WHAT THIS TASK INVOLVES:
Below are the records; copy exactly the lines from the first through the one containing "blue cross: (76, 40) -> (198, 79), moved", both included, and leave out the pictures.

Stored items from a collection
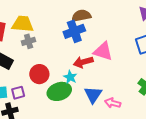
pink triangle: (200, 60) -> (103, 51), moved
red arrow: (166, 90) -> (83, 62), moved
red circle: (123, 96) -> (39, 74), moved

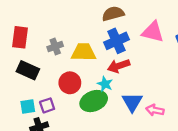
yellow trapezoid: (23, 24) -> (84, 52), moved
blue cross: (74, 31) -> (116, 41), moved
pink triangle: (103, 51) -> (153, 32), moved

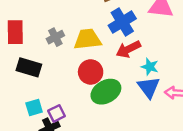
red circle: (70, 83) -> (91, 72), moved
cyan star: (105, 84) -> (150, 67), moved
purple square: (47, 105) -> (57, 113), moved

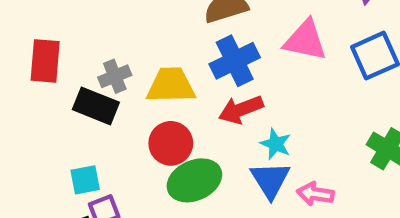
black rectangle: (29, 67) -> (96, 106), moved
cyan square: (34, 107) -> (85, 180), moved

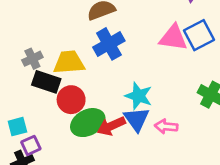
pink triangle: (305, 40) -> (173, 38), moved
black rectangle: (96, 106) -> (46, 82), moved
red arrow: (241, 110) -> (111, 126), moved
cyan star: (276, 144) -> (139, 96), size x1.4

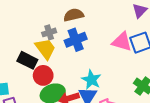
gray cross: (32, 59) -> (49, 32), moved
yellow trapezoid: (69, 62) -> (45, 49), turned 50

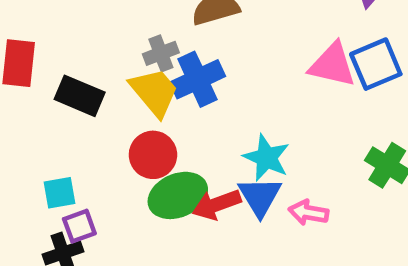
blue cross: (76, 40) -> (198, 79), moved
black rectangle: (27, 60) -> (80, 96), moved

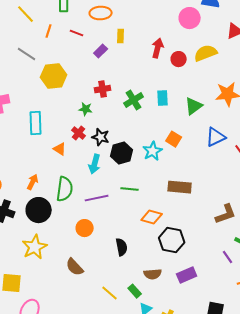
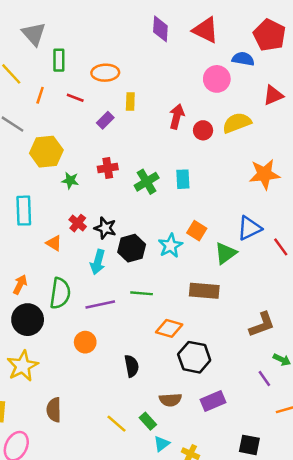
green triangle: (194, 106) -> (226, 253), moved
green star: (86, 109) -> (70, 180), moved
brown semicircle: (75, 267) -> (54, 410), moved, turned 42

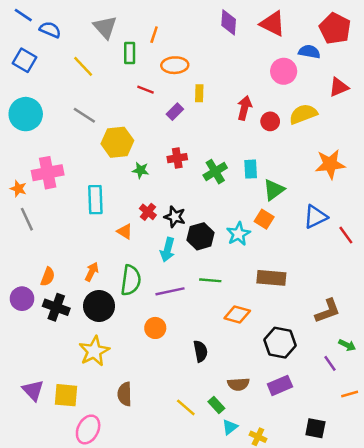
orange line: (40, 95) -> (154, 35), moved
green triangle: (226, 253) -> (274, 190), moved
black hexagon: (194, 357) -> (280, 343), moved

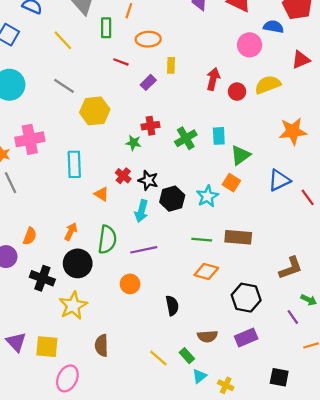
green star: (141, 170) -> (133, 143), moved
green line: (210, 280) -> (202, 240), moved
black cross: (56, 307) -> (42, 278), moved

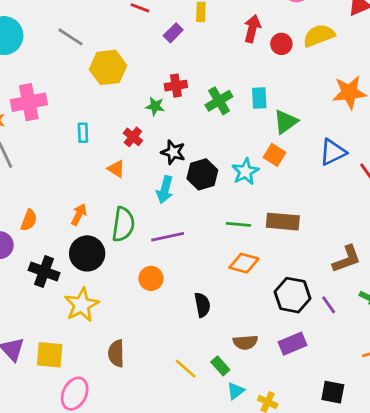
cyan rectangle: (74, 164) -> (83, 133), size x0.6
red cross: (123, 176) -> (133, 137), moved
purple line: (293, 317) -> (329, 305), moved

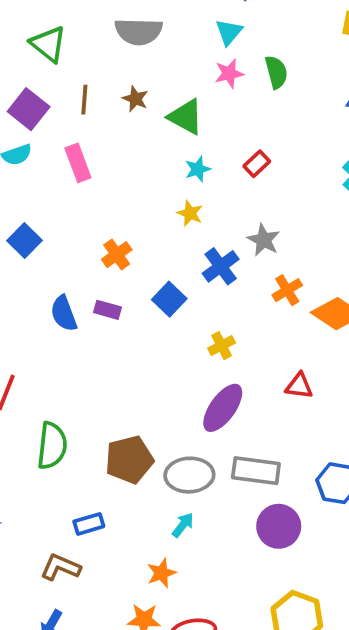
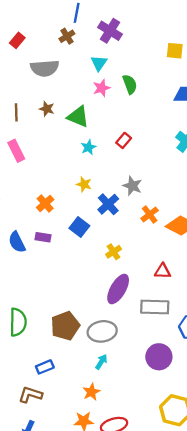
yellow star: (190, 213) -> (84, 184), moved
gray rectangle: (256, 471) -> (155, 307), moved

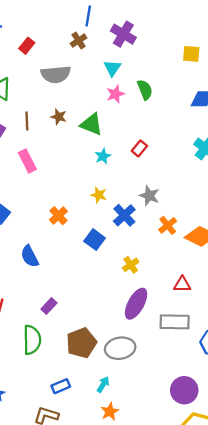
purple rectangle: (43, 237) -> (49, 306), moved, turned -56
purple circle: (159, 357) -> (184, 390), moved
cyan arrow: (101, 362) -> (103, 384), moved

OUTPUT:
pink triangle: (200, 60) -> (103, 51), moved
red arrow: (166, 90) -> (83, 62), moved
red circle: (123, 96) -> (39, 74), moved

yellow trapezoid: (23, 24) -> (84, 52), moved
blue cross: (74, 31) -> (116, 41), moved
pink triangle: (103, 51) -> (153, 32), moved

red circle: (70, 83) -> (91, 72), moved
cyan star: (105, 84) -> (150, 67), moved
purple square: (47, 105) -> (57, 113), moved

black rectangle: (29, 67) -> (96, 106), moved
cyan square: (34, 107) -> (85, 180), moved

pink triangle: (305, 40) -> (173, 38), moved
black rectangle: (96, 106) -> (46, 82), moved
red arrow: (241, 110) -> (111, 126), moved
cyan star: (276, 144) -> (139, 96), size x1.4

gray cross: (32, 59) -> (49, 32), moved
yellow trapezoid: (69, 62) -> (45, 49), turned 50

blue cross: (76, 40) -> (198, 79), moved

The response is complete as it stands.